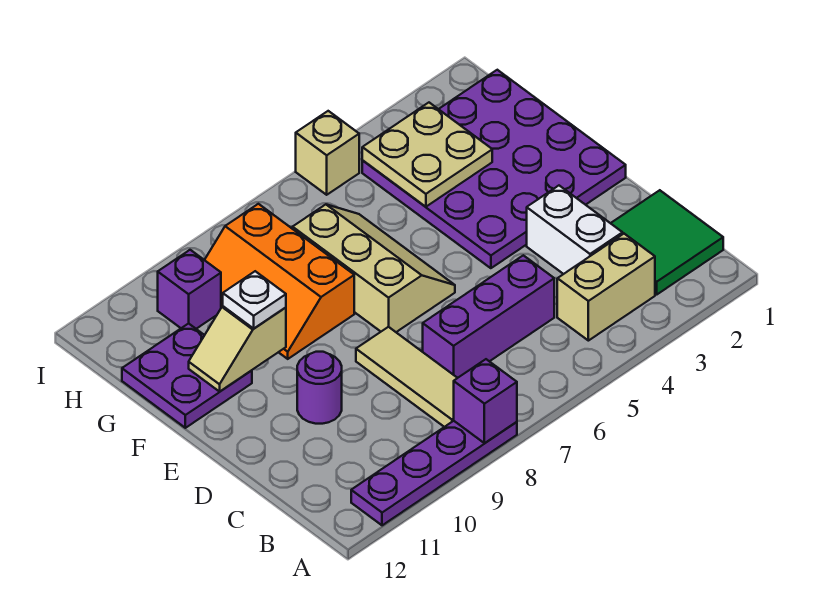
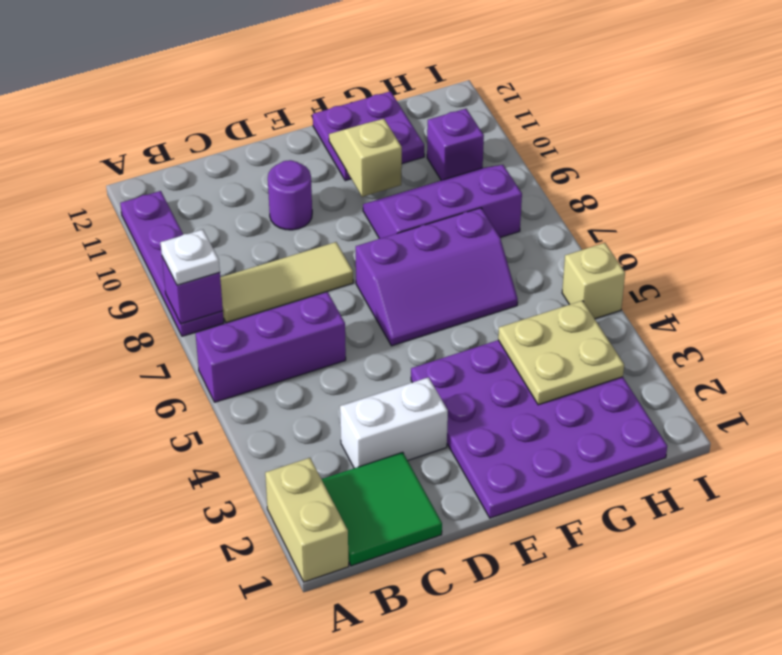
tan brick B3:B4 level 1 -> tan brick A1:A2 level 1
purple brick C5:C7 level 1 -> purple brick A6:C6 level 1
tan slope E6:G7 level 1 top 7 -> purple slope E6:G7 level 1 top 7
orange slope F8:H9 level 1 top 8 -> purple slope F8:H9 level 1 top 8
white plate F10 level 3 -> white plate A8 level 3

....

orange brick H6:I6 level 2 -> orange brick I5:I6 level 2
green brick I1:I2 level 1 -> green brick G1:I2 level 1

....

AIM OF THE TASK: Retype word for word everything in the listing above from the line that holds "orange slope F8:H9" down to the line that holds "white plate F10". Keep both end lines and leave out the rest.

ANSWER FOR THIS EXERCISE:
orange slope F8:H9 level 1 top 8 -> purple slope F8:H9 level 1 top 8
white plate F10 level 3 -> white plate A8 level 3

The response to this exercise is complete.